> [Exercise aim]
Would you please copy each line of the data in which the string "yellow" occurs?

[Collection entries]
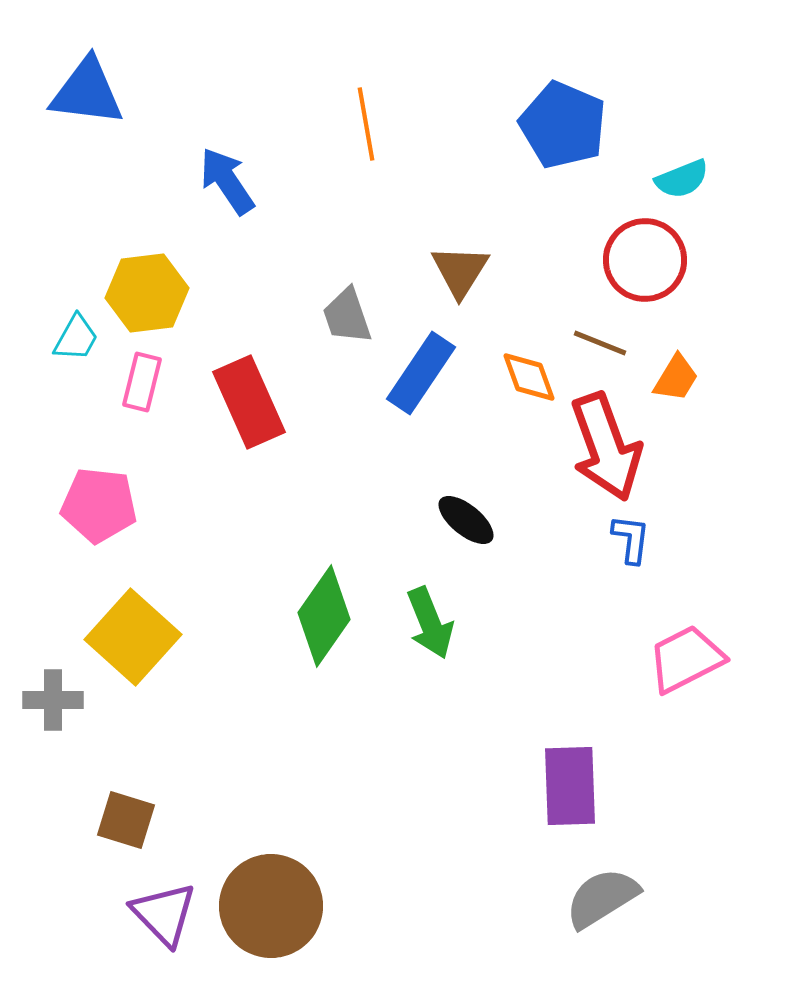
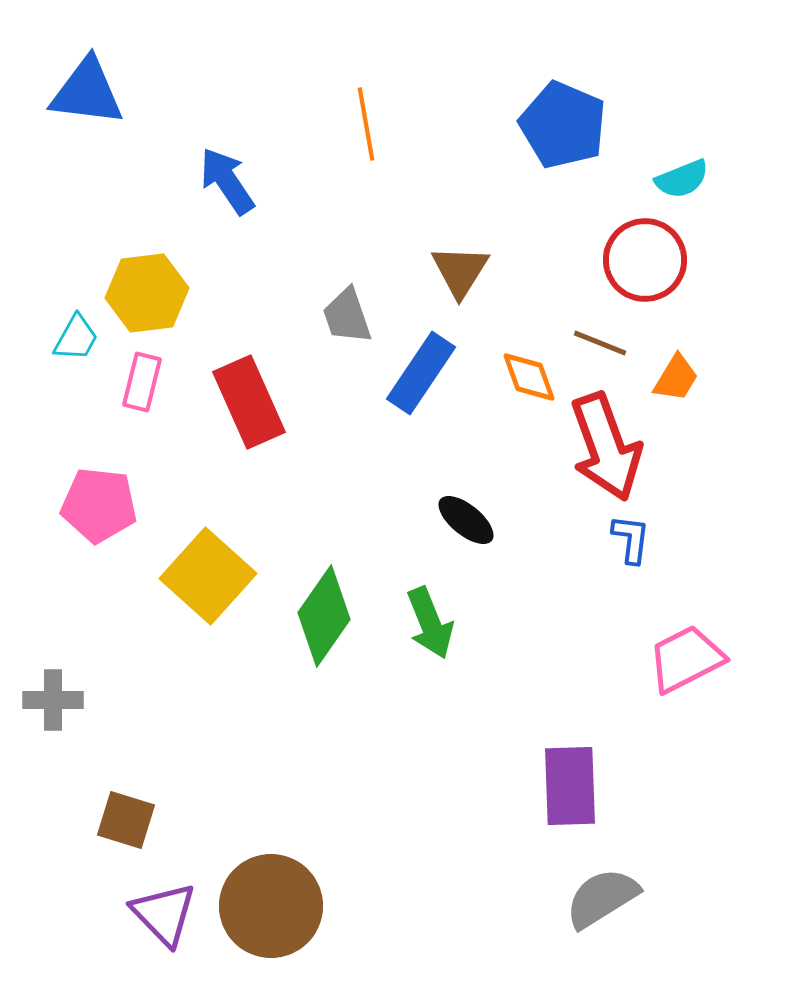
yellow square: moved 75 px right, 61 px up
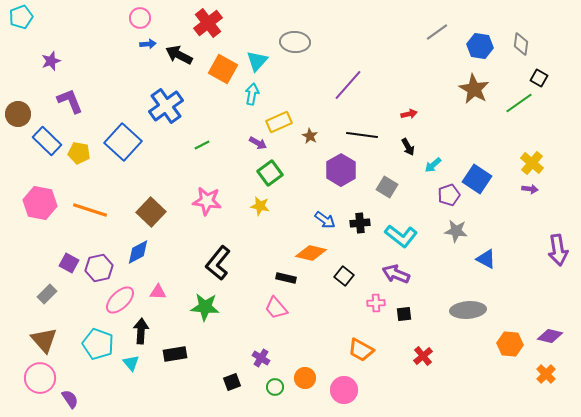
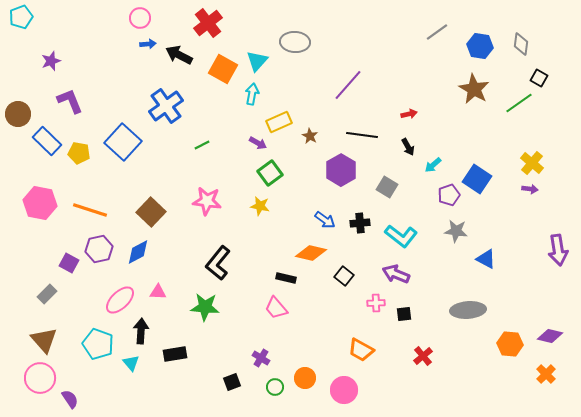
purple hexagon at (99, 268): moved 19 px up
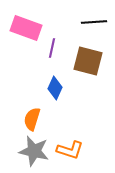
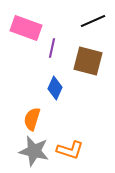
black line: moved 1 px left, 1 px up; rotated 20 degrees counterclockwise
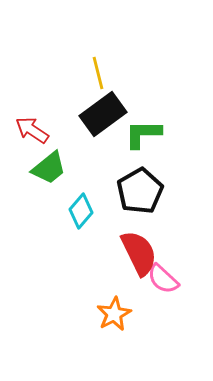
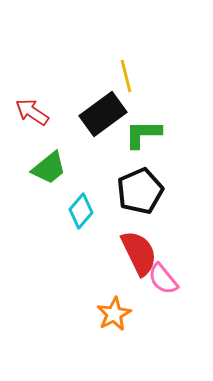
yellow line: moved 28 px right, 3 px down
red arrow: moved 18 px up
black pentagon: rotated 6 degrees clockwise
pink semicircle: rotated 8 degrees clockwise
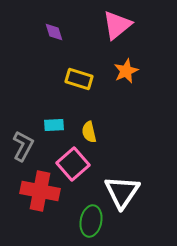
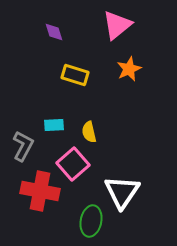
orange star: moved 3 px right, 2 px up
yellow rectangle: moved 4 px left, 4 px up
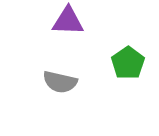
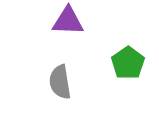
gray semicircle: rotated 68 degrees clockwise
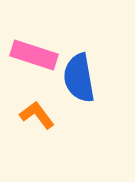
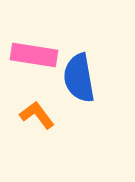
pink rectangle: rotated 9 degrees counterclockwise
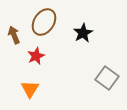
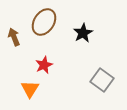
brown arrow: moved 2 px down
red star: moved 8 px right, 9 px down
gray square: moved 5 px left, 2 px down
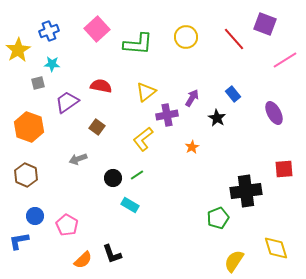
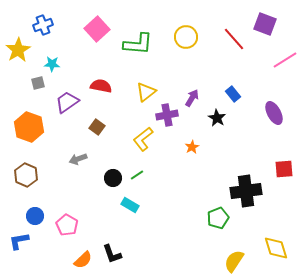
blue cross: moved 6 px left, 6 px up
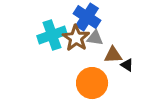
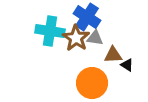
cyan cross: moved 2 px left, 4 px up; rotated 28 degrees clockwise
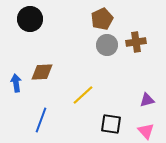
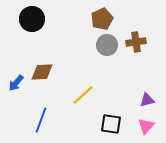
black circle: moved 2 px right
blue arrow: rotated 132 degrees counterclockwise
pink triangle: moved 5 px up; rotated 24 degrees clockwise
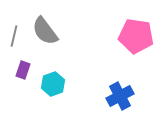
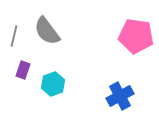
gray semicircle: moved 2 px right
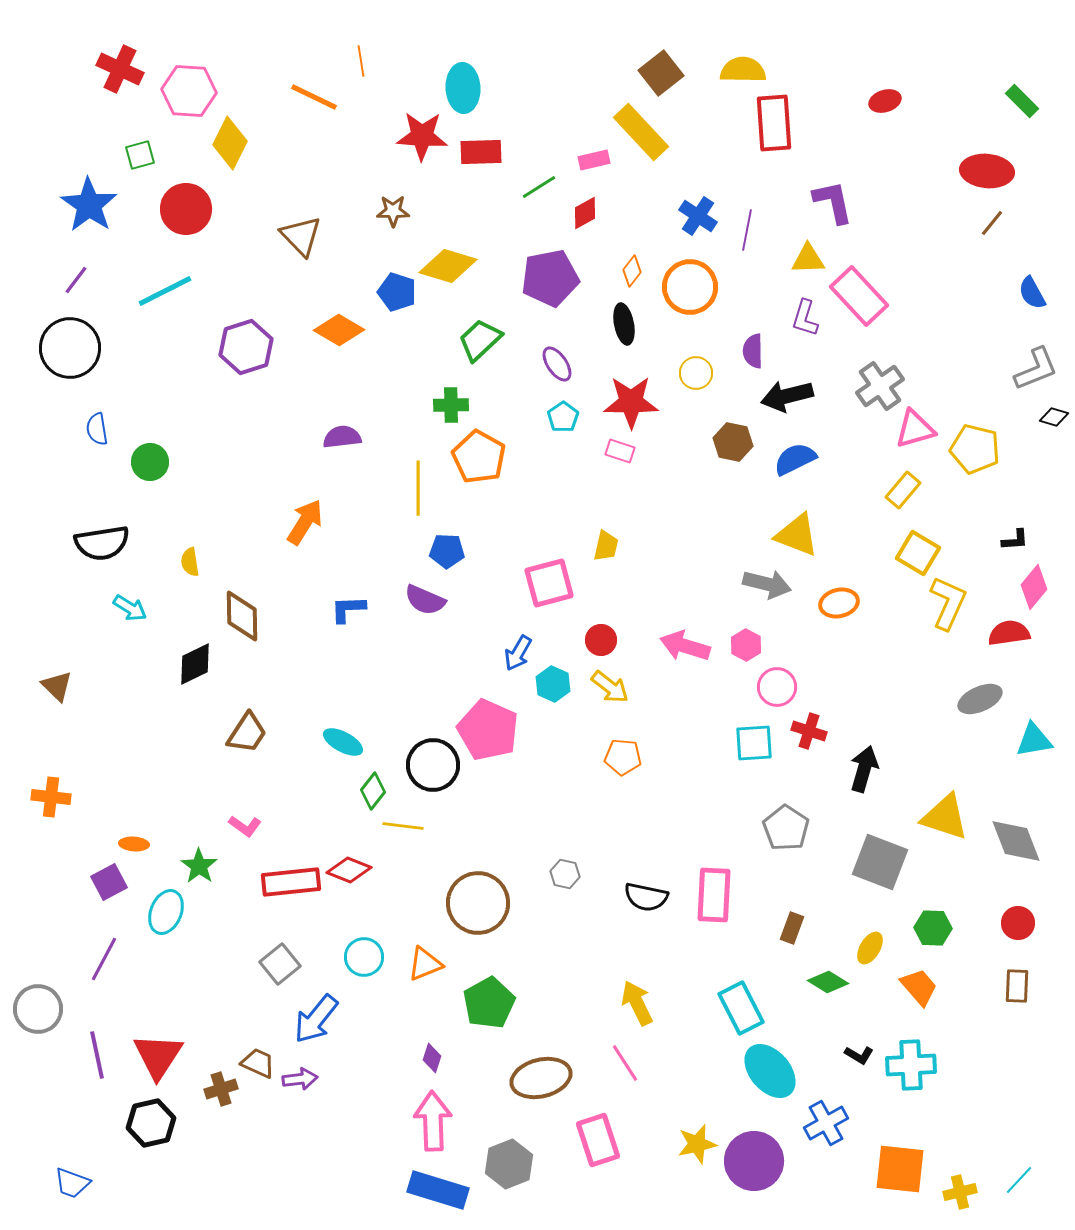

> [Your response]
yellow square: moved 75 px right, 61 px up
yellow line: moved 28 px right, 3 px down
yellow rectangle: moved 4 px left, 4 px up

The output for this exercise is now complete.